▶ **Instructions for the task**
Considering every line below, count those with the word "microSD" and give only the result.

▶ **Working data**

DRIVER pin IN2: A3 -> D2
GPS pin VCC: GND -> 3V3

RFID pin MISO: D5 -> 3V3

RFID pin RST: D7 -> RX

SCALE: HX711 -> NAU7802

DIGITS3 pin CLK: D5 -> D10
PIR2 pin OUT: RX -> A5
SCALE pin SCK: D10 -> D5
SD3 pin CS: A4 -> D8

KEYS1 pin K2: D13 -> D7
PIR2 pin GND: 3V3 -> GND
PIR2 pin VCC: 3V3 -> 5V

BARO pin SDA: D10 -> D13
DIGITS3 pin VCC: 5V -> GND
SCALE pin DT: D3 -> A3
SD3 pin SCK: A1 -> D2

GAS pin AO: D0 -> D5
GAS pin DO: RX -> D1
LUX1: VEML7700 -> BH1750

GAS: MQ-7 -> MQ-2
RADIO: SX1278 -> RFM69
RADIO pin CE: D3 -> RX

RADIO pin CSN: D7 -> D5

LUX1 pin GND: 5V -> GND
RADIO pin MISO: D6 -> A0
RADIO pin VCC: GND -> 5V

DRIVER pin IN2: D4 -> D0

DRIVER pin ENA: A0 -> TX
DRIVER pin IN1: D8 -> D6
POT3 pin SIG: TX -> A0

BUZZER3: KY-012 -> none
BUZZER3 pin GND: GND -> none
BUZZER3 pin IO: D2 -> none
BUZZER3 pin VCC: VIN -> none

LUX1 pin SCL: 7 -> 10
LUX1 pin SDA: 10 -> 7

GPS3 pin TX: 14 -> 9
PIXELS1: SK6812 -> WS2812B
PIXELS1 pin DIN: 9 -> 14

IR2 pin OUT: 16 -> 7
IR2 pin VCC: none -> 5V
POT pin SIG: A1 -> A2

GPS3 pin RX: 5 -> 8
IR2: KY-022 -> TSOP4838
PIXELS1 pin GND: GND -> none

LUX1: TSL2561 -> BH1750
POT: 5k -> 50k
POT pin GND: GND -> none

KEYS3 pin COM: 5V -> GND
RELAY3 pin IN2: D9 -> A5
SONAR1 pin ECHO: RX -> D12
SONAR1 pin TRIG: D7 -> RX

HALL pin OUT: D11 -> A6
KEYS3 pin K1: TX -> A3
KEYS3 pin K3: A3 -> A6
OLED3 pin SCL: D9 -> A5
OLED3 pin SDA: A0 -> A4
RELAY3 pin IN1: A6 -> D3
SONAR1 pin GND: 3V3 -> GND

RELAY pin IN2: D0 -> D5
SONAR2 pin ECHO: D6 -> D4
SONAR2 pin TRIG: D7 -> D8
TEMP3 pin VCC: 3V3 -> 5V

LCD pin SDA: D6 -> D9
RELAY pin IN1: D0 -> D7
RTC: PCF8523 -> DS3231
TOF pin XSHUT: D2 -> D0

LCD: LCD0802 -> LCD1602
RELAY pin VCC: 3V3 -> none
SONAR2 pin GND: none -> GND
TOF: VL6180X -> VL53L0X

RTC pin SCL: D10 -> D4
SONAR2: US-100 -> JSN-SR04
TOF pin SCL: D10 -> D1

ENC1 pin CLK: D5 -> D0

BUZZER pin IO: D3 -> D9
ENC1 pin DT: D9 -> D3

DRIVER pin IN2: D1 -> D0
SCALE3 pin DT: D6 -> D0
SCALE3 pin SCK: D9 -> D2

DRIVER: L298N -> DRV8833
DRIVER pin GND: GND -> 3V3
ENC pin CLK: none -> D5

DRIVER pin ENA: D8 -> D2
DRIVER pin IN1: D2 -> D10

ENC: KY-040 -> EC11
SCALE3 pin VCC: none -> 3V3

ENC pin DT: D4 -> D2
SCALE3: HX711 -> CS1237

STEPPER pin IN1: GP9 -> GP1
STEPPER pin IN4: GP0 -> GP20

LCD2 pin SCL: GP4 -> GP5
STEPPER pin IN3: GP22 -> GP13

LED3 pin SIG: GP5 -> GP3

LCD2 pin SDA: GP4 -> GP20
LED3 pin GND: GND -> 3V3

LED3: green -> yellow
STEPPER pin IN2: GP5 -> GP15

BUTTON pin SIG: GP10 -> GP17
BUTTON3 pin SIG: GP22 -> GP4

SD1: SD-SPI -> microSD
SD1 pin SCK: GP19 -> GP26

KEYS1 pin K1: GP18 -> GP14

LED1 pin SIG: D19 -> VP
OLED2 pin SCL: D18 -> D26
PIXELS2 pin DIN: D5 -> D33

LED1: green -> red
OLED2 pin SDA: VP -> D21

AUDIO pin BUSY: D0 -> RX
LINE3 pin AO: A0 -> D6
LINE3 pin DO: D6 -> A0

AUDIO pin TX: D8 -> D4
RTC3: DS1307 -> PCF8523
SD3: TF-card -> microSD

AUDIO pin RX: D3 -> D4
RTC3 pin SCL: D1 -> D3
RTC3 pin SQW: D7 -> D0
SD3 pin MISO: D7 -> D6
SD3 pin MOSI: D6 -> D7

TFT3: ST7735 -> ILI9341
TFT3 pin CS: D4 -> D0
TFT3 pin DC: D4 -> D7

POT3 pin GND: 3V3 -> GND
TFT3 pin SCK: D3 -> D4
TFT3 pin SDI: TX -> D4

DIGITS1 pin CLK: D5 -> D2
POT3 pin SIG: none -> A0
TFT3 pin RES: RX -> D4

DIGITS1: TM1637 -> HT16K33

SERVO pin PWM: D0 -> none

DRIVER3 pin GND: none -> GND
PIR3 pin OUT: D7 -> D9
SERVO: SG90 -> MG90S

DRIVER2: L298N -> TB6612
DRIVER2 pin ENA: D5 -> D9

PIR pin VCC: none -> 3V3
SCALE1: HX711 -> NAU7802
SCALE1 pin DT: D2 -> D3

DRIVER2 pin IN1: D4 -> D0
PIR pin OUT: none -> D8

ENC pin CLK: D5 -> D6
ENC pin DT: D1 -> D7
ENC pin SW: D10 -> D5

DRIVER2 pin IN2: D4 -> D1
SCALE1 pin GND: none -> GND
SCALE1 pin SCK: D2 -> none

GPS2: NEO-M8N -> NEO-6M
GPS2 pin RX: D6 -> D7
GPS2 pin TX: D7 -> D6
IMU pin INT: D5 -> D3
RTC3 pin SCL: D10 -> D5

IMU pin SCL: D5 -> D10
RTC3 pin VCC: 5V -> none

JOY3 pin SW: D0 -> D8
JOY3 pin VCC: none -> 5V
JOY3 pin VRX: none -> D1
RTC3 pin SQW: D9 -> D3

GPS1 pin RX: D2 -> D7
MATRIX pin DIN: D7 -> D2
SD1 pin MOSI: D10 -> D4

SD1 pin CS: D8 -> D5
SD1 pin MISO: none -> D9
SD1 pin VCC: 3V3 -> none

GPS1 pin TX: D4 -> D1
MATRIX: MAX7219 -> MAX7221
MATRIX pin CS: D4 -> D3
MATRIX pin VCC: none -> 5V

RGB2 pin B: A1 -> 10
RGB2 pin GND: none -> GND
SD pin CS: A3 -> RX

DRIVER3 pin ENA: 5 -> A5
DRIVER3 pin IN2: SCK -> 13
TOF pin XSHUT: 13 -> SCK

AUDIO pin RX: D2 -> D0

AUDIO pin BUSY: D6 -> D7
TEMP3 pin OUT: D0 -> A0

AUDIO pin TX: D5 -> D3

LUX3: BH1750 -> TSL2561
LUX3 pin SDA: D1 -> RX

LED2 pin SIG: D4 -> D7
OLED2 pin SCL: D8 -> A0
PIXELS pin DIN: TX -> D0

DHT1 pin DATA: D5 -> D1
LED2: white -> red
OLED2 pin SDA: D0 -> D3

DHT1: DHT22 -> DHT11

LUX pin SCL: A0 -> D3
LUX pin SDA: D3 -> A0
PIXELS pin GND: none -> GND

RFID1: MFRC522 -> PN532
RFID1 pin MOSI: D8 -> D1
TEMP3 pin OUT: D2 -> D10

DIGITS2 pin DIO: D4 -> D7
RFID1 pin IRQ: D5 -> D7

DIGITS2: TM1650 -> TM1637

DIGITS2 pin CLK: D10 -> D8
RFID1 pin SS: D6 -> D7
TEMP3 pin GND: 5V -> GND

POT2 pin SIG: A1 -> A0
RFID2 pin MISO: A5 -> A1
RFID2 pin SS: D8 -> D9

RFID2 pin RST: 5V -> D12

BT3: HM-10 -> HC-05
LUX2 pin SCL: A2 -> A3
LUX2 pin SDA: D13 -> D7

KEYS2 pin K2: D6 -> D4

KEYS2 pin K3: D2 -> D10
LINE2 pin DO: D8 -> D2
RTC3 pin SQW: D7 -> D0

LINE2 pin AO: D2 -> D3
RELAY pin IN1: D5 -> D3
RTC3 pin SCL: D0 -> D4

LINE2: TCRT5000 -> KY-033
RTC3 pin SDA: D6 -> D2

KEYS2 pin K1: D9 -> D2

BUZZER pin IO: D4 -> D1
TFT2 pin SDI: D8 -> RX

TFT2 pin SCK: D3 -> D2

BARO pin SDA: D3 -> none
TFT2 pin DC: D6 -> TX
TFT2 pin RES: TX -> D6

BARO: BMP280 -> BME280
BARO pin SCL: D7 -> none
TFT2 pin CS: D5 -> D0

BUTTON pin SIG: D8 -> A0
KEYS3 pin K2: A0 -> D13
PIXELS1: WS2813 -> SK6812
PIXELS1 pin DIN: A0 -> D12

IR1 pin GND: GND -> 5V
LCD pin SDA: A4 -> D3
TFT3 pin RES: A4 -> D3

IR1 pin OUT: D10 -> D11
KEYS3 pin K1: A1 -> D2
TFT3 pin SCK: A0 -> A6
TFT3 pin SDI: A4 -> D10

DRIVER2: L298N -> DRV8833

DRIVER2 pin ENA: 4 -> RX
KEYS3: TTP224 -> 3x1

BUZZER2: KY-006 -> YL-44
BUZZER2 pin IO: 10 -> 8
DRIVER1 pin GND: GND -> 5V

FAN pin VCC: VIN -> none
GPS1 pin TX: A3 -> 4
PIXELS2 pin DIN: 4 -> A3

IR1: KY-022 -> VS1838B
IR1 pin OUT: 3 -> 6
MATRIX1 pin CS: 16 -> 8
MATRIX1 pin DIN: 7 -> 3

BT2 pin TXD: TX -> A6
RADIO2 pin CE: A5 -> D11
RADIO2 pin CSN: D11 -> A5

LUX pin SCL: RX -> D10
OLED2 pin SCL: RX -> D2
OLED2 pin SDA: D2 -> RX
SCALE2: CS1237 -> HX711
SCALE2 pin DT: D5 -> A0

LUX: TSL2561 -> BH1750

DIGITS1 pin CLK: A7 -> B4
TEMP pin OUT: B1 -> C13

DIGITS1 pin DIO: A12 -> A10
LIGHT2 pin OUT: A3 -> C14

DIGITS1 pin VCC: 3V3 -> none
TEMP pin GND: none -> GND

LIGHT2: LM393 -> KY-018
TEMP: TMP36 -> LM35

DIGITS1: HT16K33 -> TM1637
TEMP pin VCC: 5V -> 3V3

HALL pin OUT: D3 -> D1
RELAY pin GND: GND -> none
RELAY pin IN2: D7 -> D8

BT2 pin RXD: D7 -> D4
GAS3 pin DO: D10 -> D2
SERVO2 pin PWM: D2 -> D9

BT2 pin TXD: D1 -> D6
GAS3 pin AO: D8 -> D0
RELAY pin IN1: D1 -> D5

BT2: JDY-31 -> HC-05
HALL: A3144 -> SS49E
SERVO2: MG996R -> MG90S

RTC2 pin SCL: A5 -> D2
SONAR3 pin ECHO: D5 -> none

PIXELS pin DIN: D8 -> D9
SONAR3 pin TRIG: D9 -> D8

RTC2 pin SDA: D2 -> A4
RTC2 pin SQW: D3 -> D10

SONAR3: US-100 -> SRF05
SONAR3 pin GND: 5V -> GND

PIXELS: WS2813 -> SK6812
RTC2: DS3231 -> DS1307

▶ **Exercise answer**
2